[Records supplied — start]

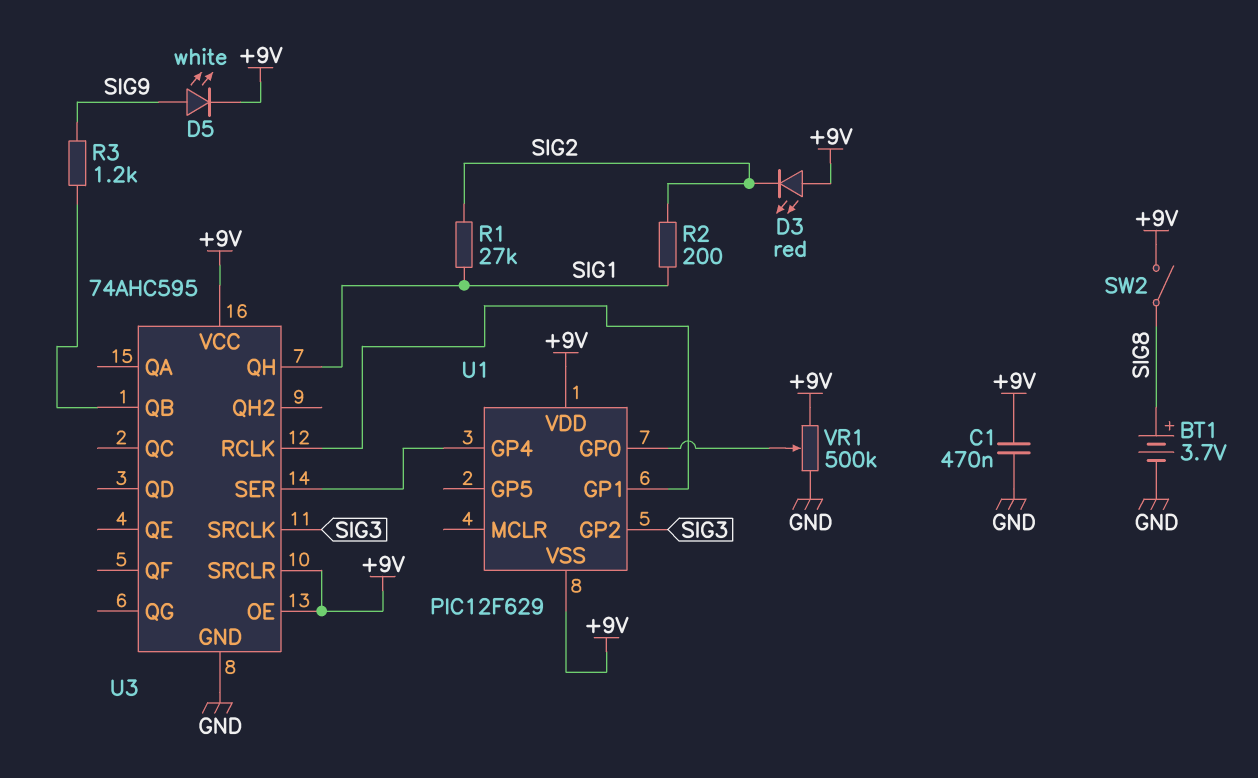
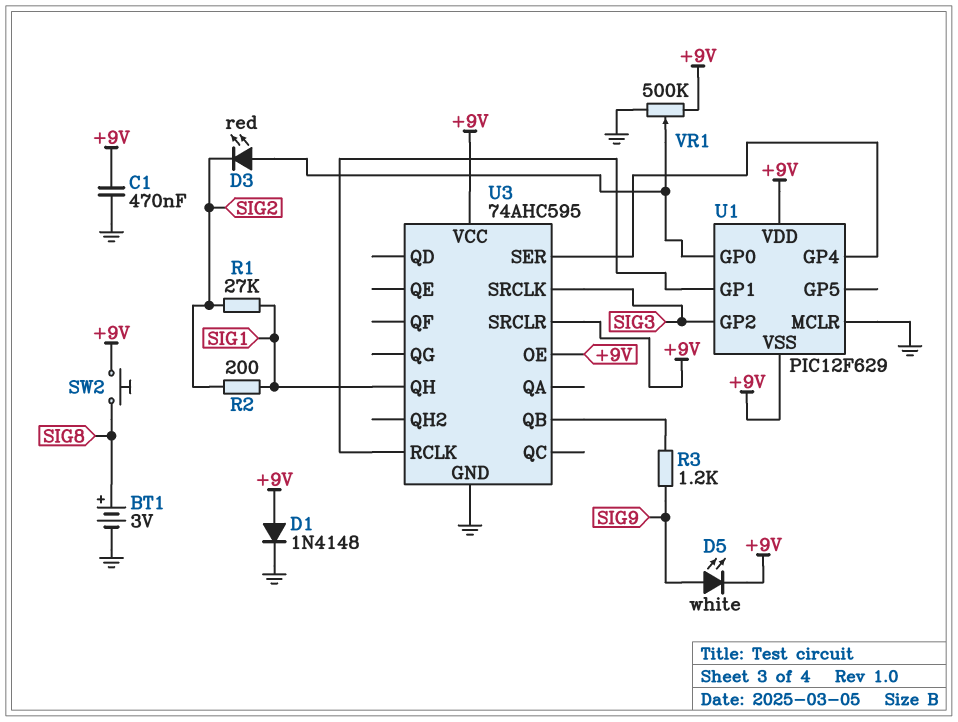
BT1: 3.7V (plus SIG8, minus GND) -> 3V (plus SIG8, minus GND)
D1: none -> diode 1N4148 (A +9V, K GND)
D3: LED red (A +9V, K SIG2) -> LED red (A U1/GP0, K SIG2)
SW2: switch (+9V, SIG8) -> button (+9V, SIG8)
U1 pin MCLR: none -> GND

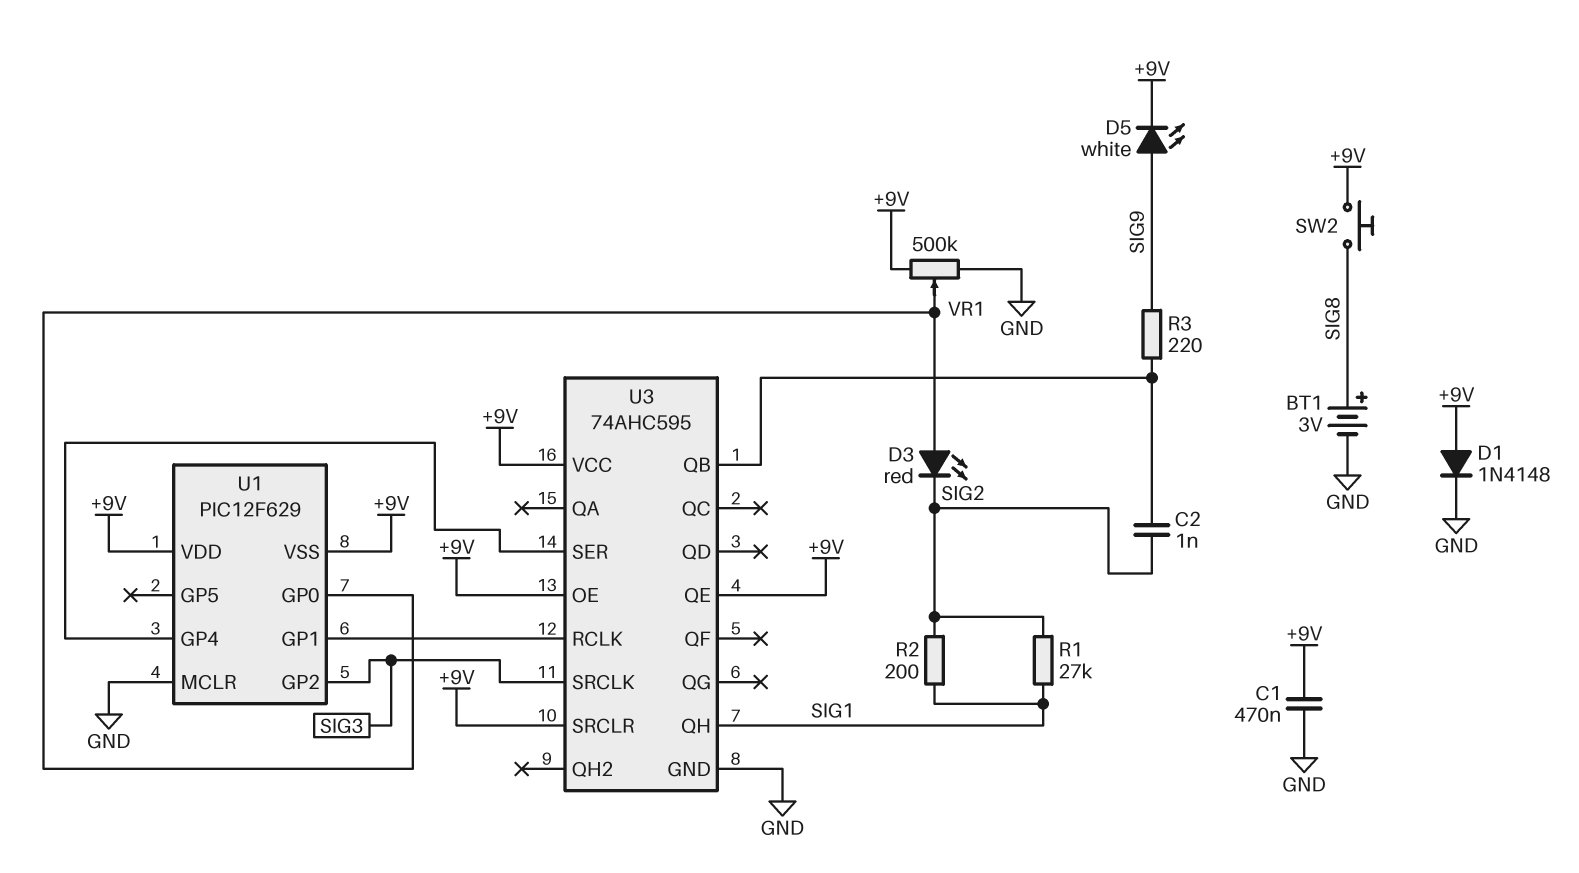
C2: none -> 1nF (SIG2, U3/QB)
R3: 1.2k (SIG9, U3/QB) -> 220 (SIG9, U3/QB)
U3 pin QE: none -> +9V

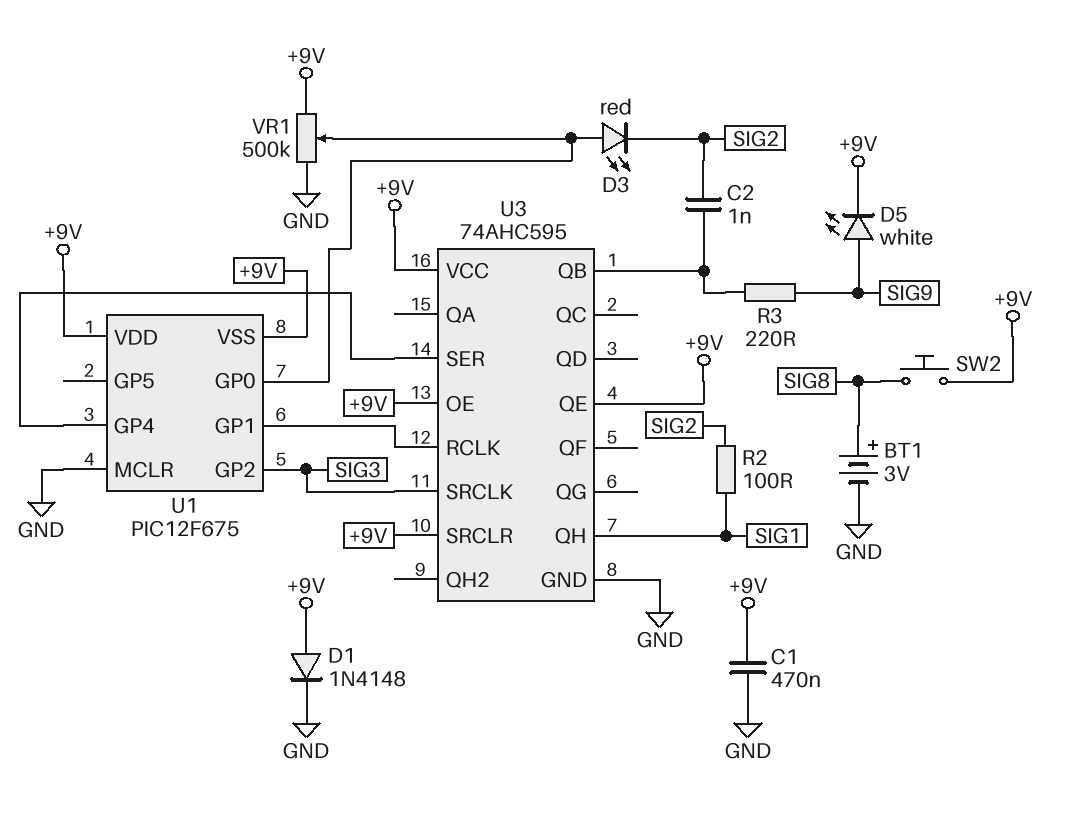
R1: 27k (SIG1, SIG2) -> none
R2: 200 (SIG1, SIG2) -> 100 (SIG1, SIG2)
U1: PIC12F629 -> PIC12F675

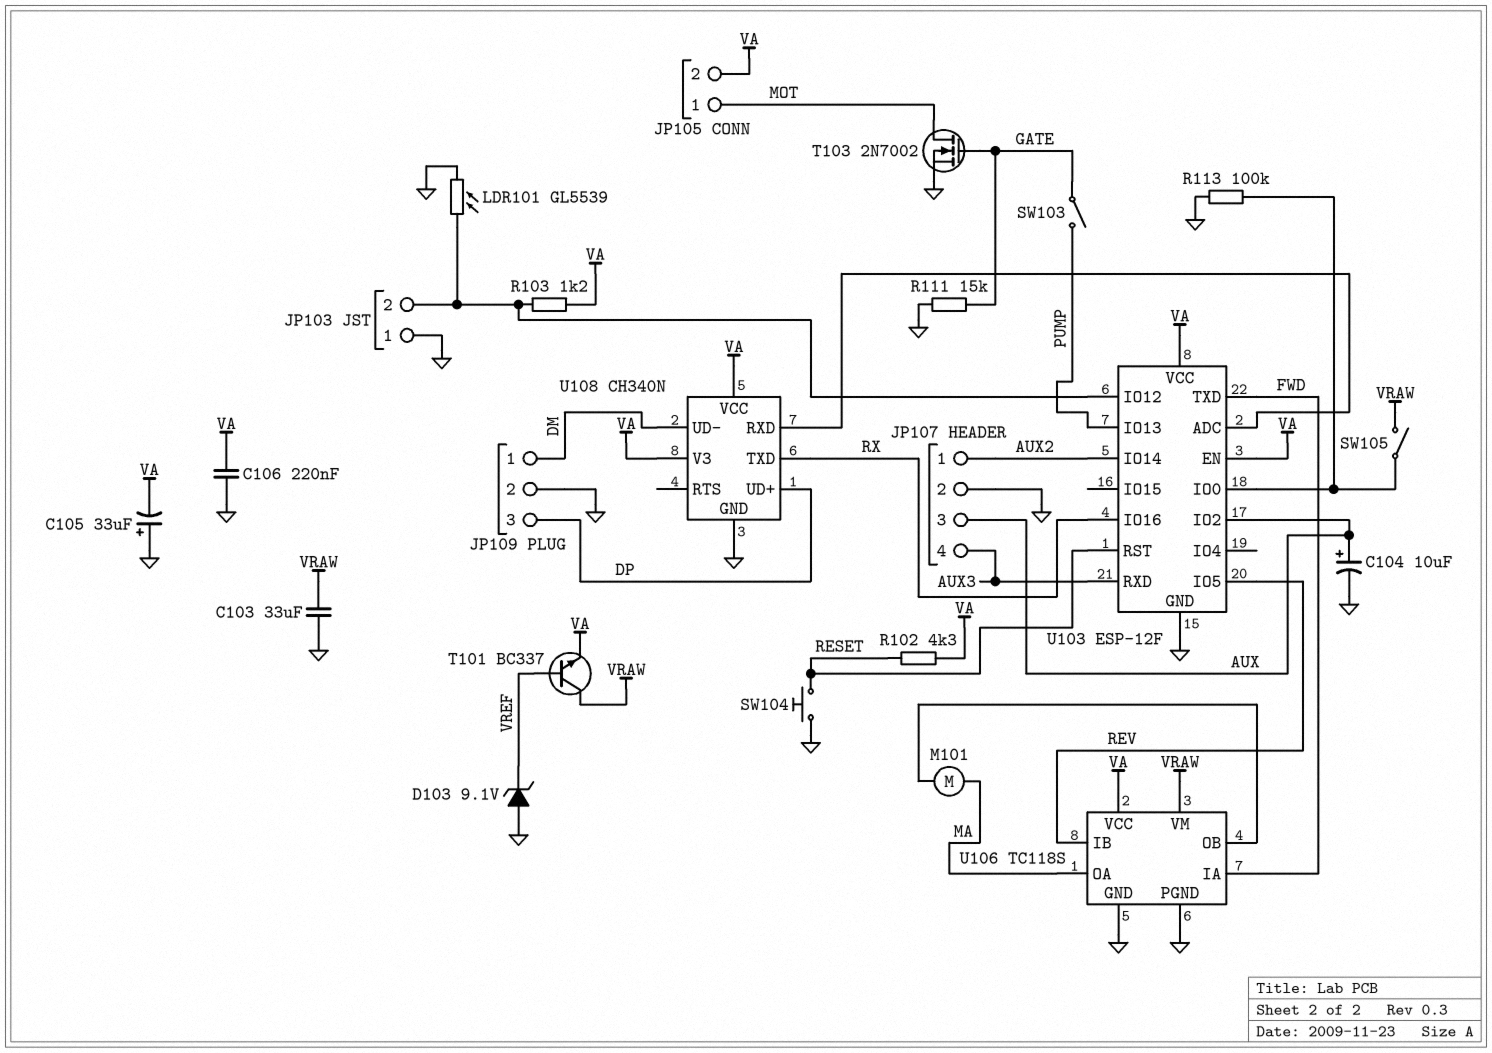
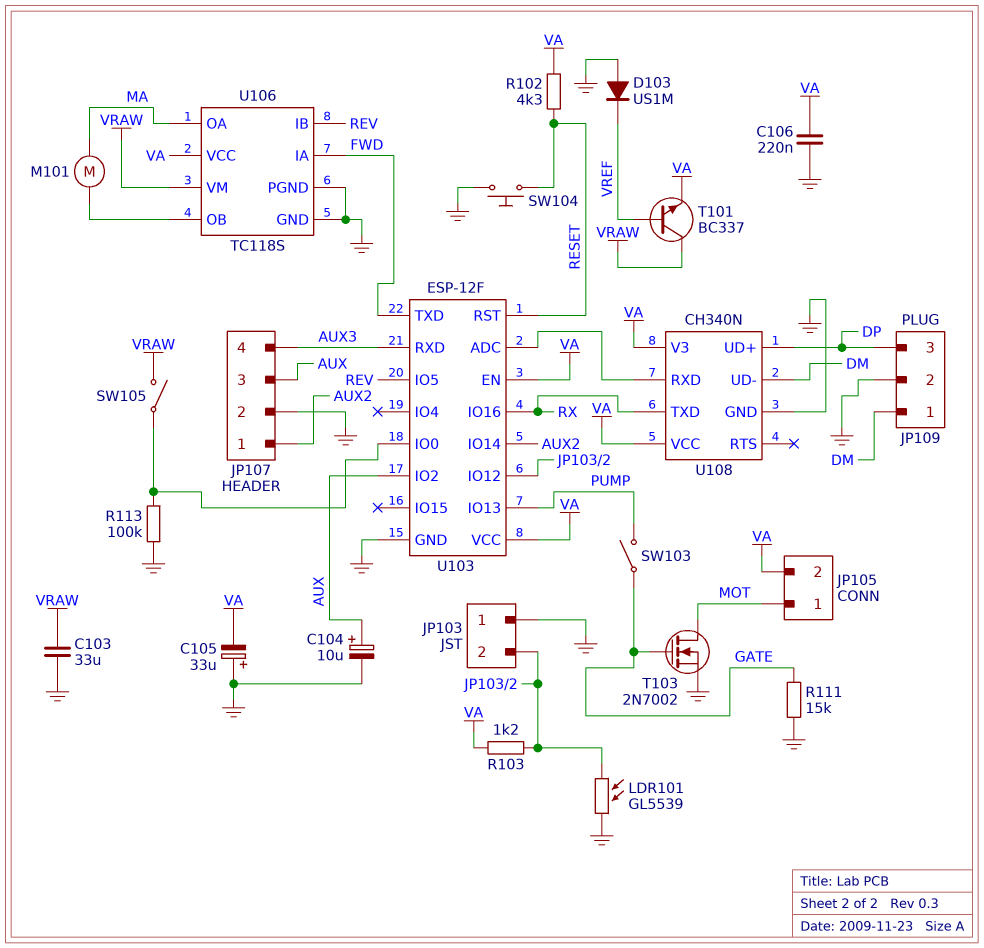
D103: zener 9.1V (A GND, K VREF) -> diode US1M (A GND, K VREF)

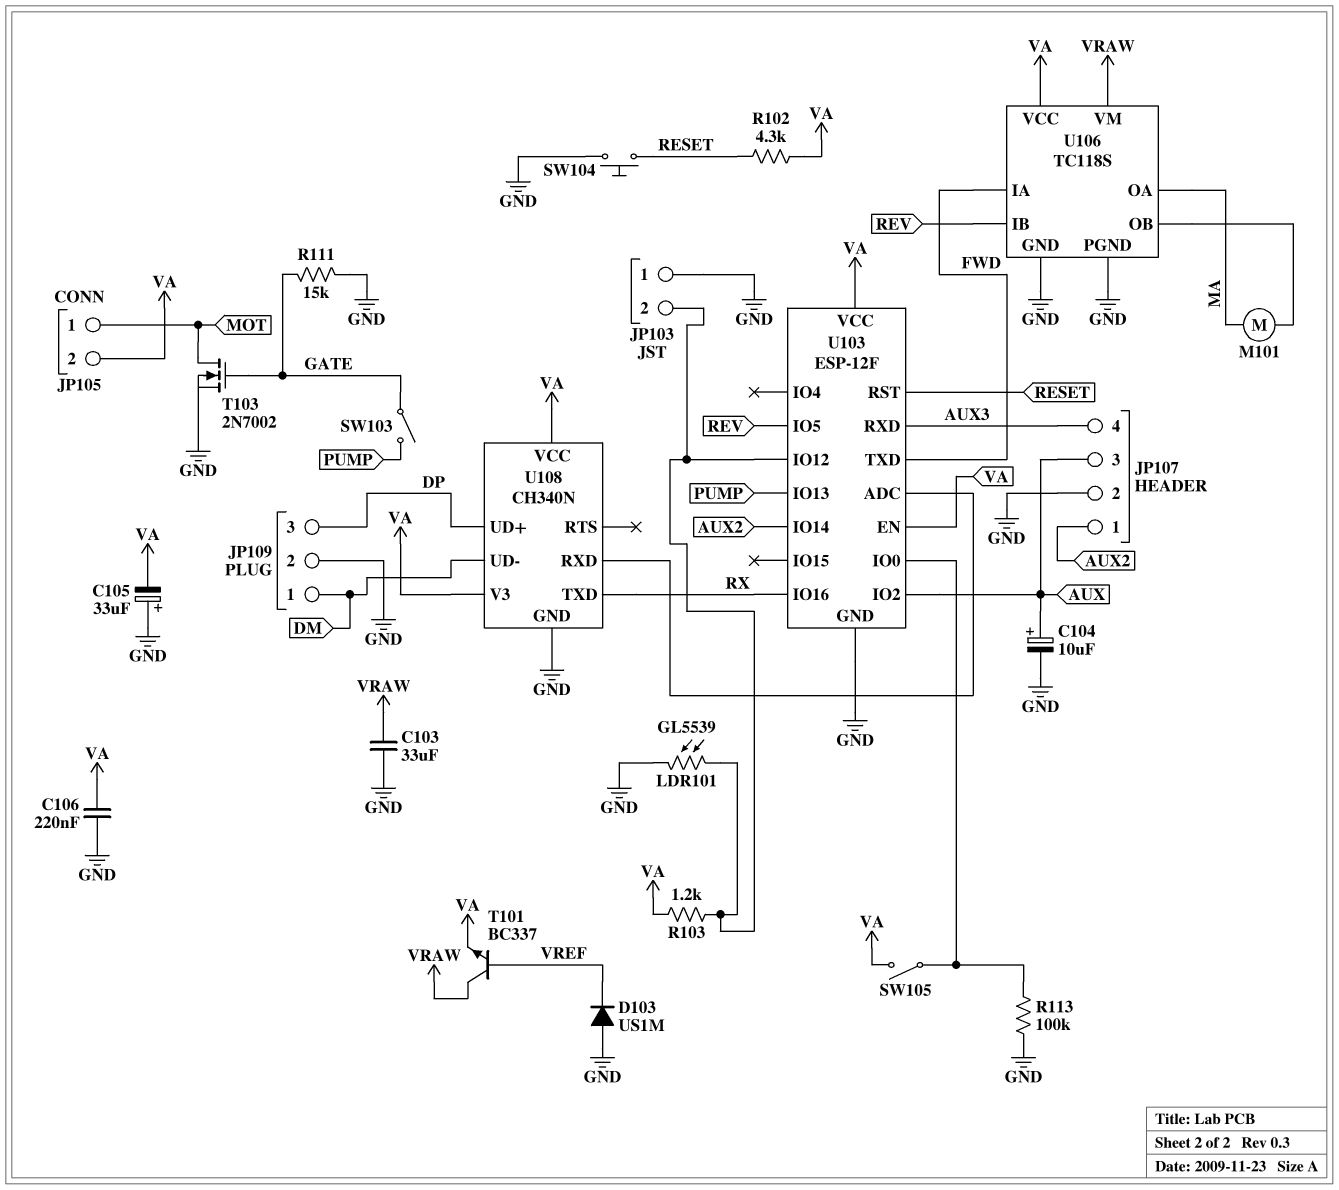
SW105: switch (U103/IO0, VRAW) -> switch (U103/IO0, VA)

[Records supplied — finish]

*Description of the task:* Among the entries, how many lines include the string "switch"? Please reply with only the number.

*Written solution:* 2